▶ Records for the task:
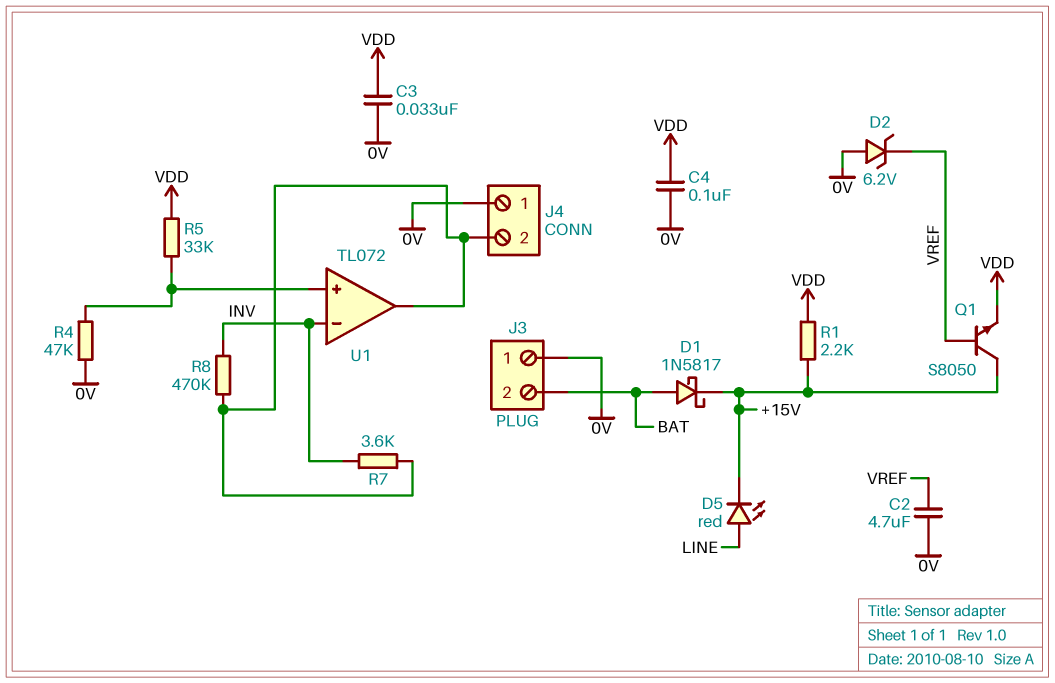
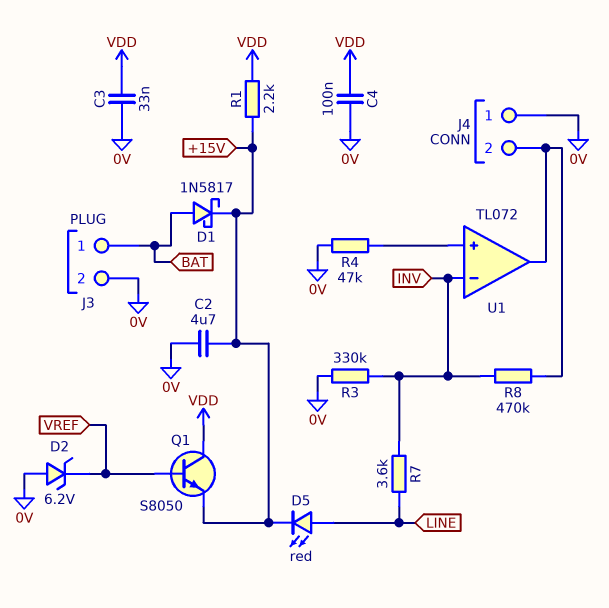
C2: 4.7uF (0V, VREF) -> 4.7uF (+15V, 0V)
J3 pin 1: 0V -> BAT
J3 pin 2: BAT -> 0V
Q1: NPN S8050 (B VREF, C +15V, E VDD) -> NPN S8050 (B VREF, C VDD, E +15V)
R3: none -> 330k (0V, INV)
R5: 33k (U1/in+, VDD) -> none
R7: 3.6k (INV, J4/2) -> 3.6k (INV, LINE)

▶ Task to complete: From the line holding "J3 pin 1: 0V -> BAT" to the end of the listing, copy every line exactly, both ends included, and add nothing.

▶ Result for this task:
J3 pin 1: 0V -> BAT
J3 pin 2: BAT -> 0V
Q1: NPN S8050 (B VREF, C +15V, E VDD) -> NPN S8050 (B VREF, C VDD, E +15V)
R3: none -> 330k (0V, INV)
R5: 33k (U1/in+, VDD) -> none
R7: 3.6k (INV, J4/2) -> 3.6k (INV, LINE)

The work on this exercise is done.